### Given records

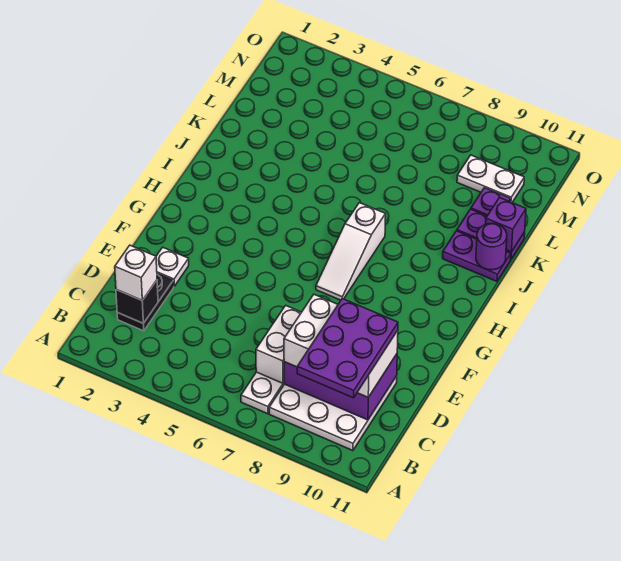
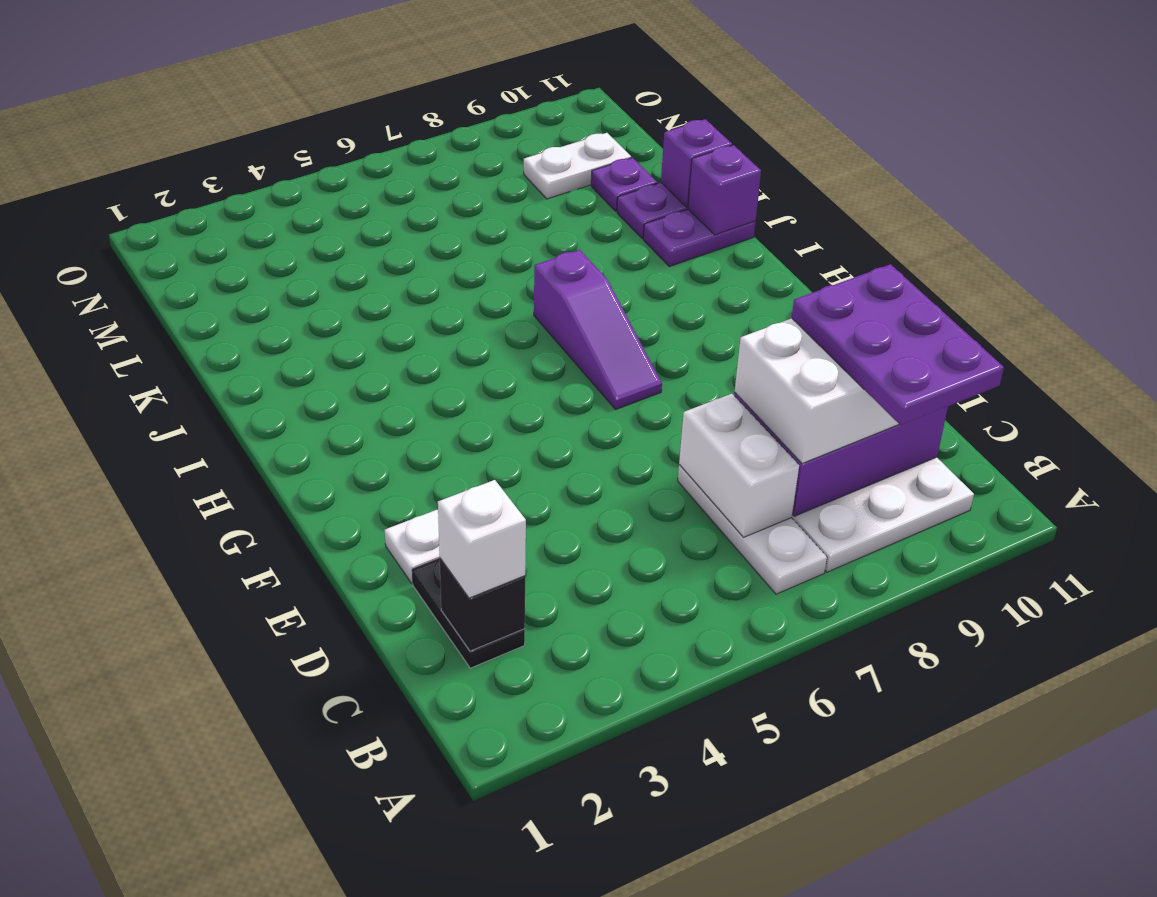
white 1x3 slope [316,203,386,300] -> purple 1x3 slope [534,250,662,409]
purple 1x1 round brick [476,224,507,270] -> purple 1x1 brick [688,145,761,235]

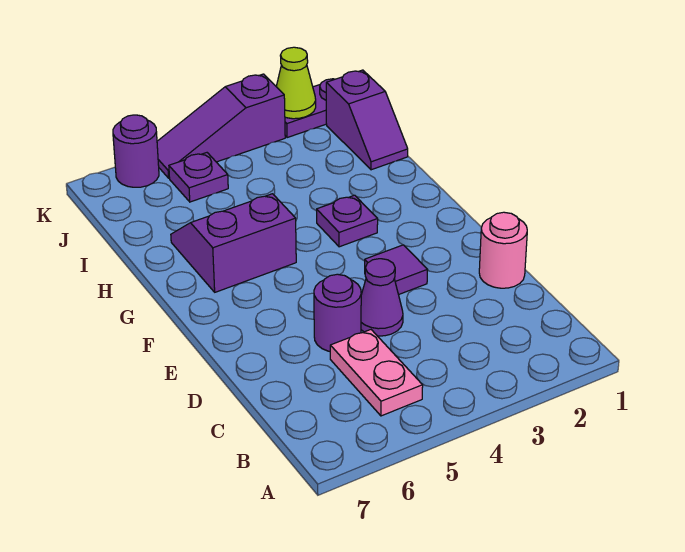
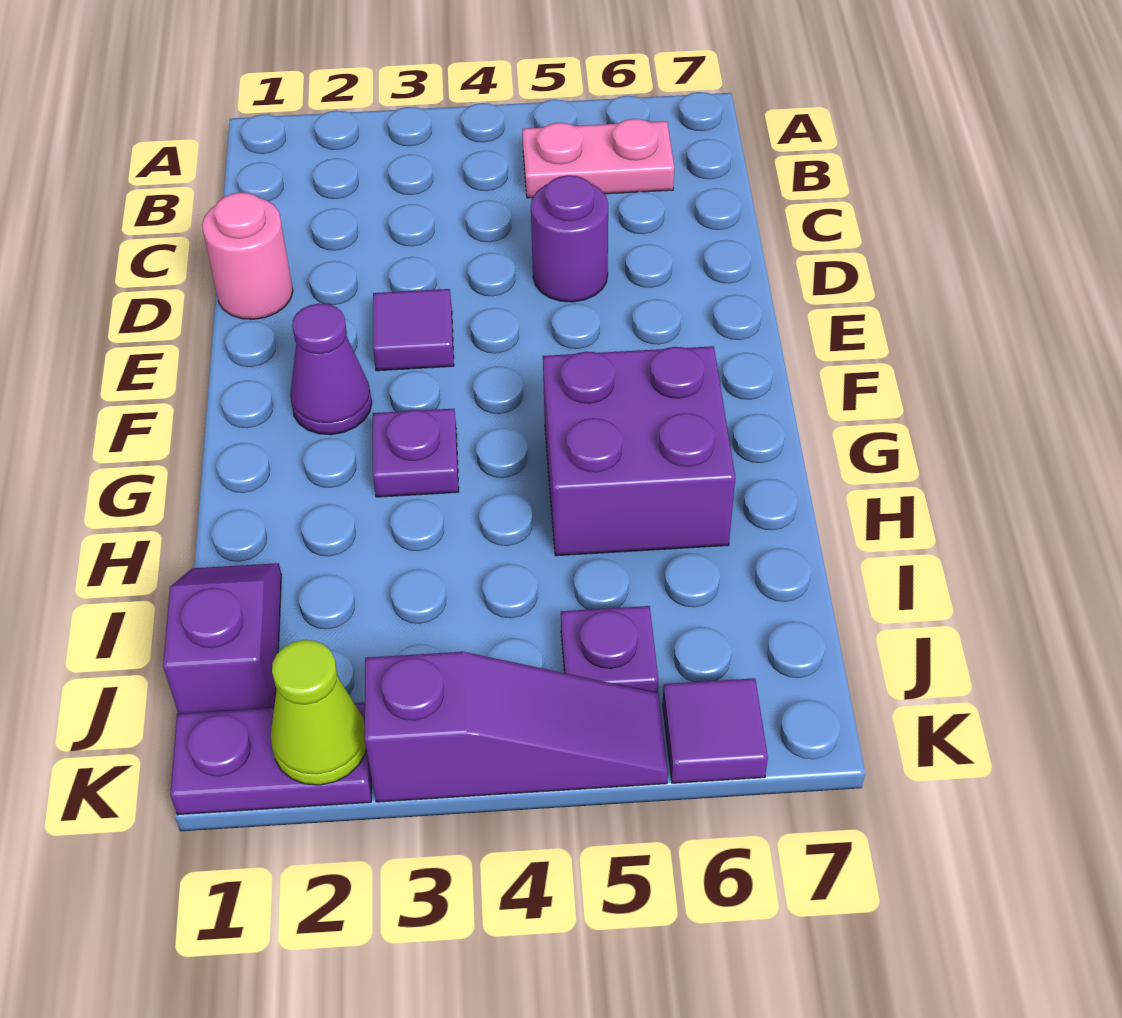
pink 1x2 plate [330,330,423,416] -> pink 1x2 plate turned to [522,119,674,198]
purple 1x1 cone [361,259,403,336] -> purple 1x1 cone moved to [290,303,372,435]
purple 2x2 slope [171,194,296,292] -> purple 2x2 brick [543,346,735,556]
purple 1x1 round brick [113,115,159,187] -> purple 1x1 tile [663,678,768,783]

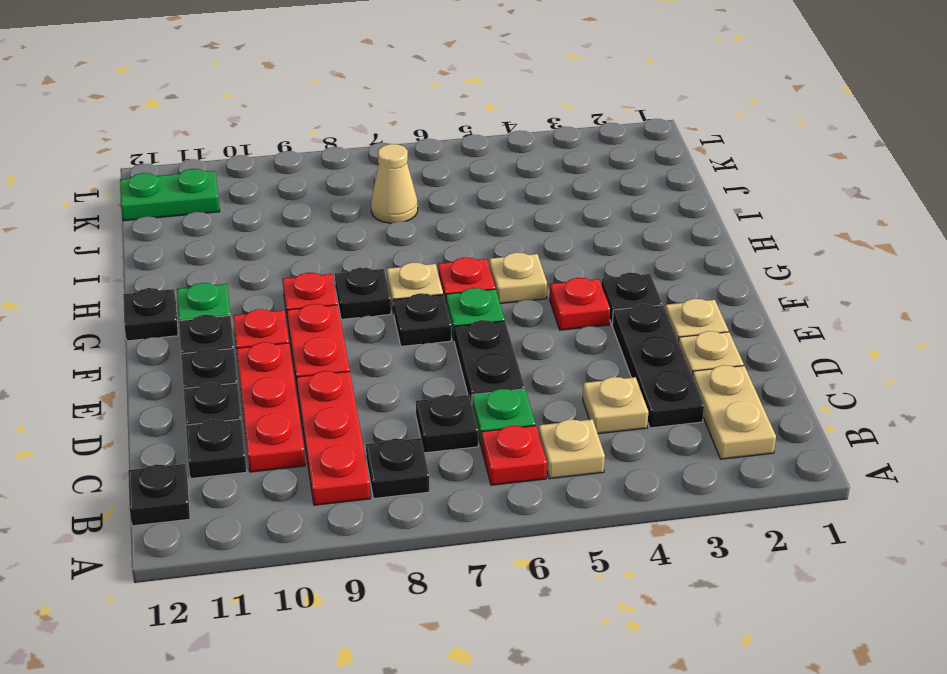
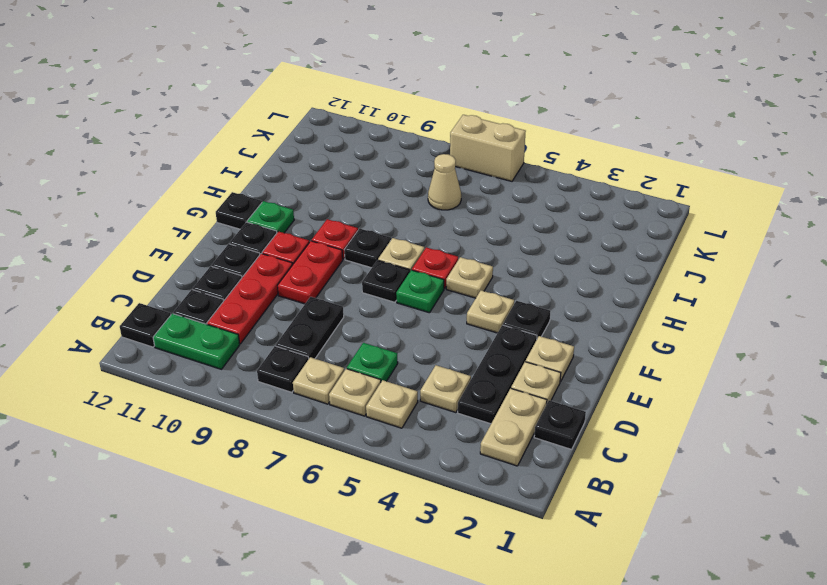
red 1x1 plate [482,426,547,485] -> tan 1x1 plate [329,369,381,416]
none -> tan 1x1 plate [293,357,344,404]
red 1x3 plate [297,371,370,505] -> none
black 1x1 plate [416,395,478,453] -> black 1x1 plate moved to [534,400,586,449]
black 1x2 plate [454,320,525,403] -> black 1x2 plate moved to [276,297,344,359]
red 1x1 plate [550,278,610,330] -> tan 1x1 plate [467,290,514,333]
green 1x2 plate [120,169,220,221] -> green 1x2 plate moved to [153,314,240,369]
none -> tan 1x2 brick [450,115,526,181]

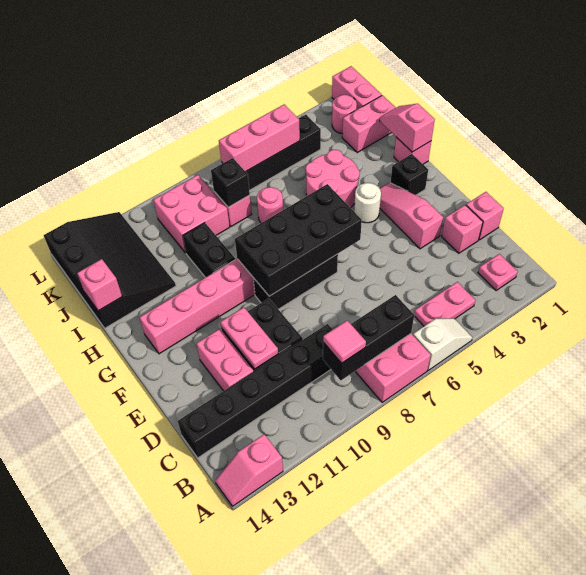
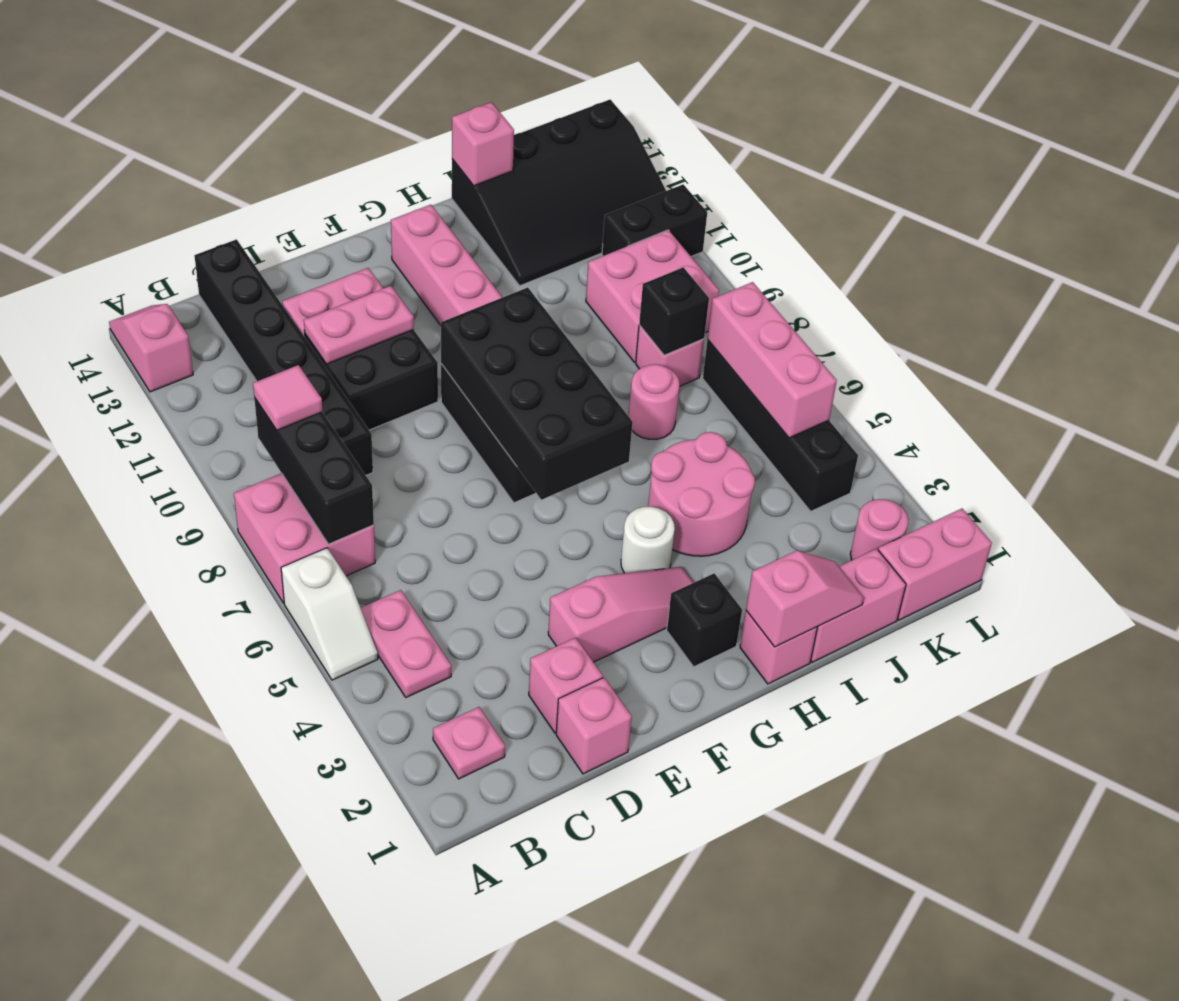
black 1x2 brick [183,223,235,278] -> black 1x2 brick moved to [602,184,707,256]
pink 1x2 brick [342,95,396,152] -> pink 1x2 brick turned to [811,549,906,662]

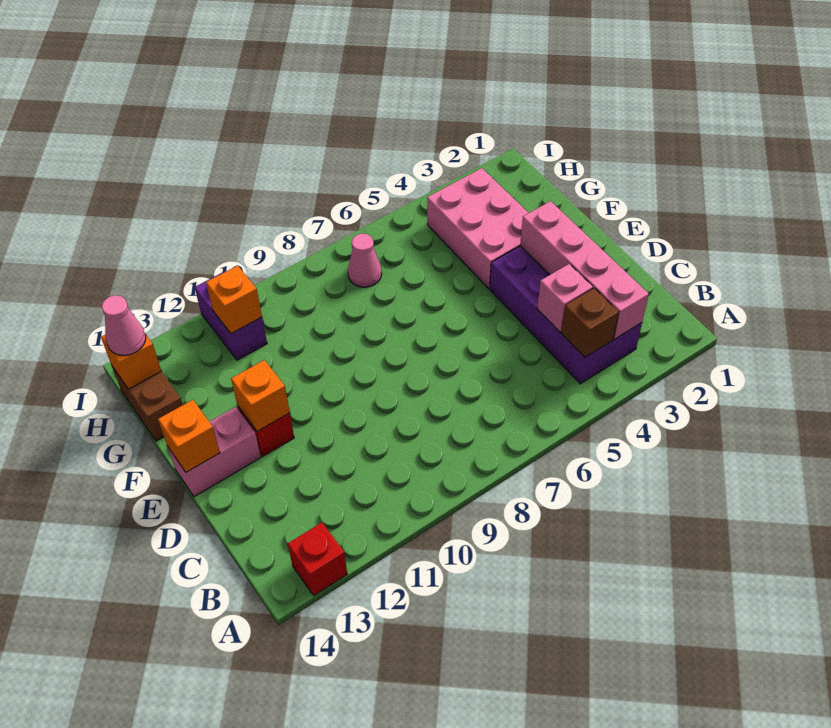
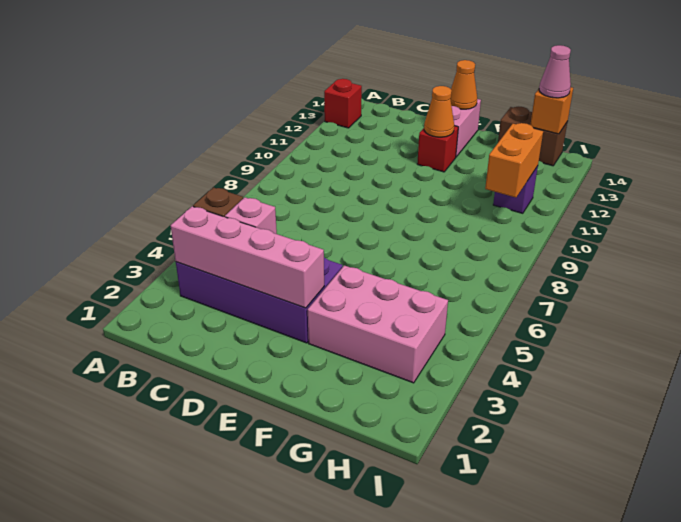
orange 1x1 brick [231,360,290,431] -> orange 1x1 cone [424,86,454,137]
orange 1x1 brick [158,400,220,472] -> orange 1x1 cone [451,60,477,109]
pink 1x1 cone [348,234,382,287] -> none
purple 1x2 brick [195,271,267,360] -> purple 1x1 brick [493,166,538,213]
orange 1x1 brick [206,266,262,334] -> orange 1x2 brick [485,123,543,198]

######

* How to complete this task:
In the answer, give only the lines from the top of the data above through the line with "pink 1x2 plate [330,330,423,416]", reproduced exactly; no picture may appear.

* Your response:
white 1x3 slope [316,203,386,300] -> purple 1x3 slope [534,250,662,409]
purple 1x1 round brick [476,224,507,270] -> purple 1x1 brick [688,145,761,235]

pink 1x2 plate [330,330,423,416] -> pink 1x2 plate turned to [522,119,674,198]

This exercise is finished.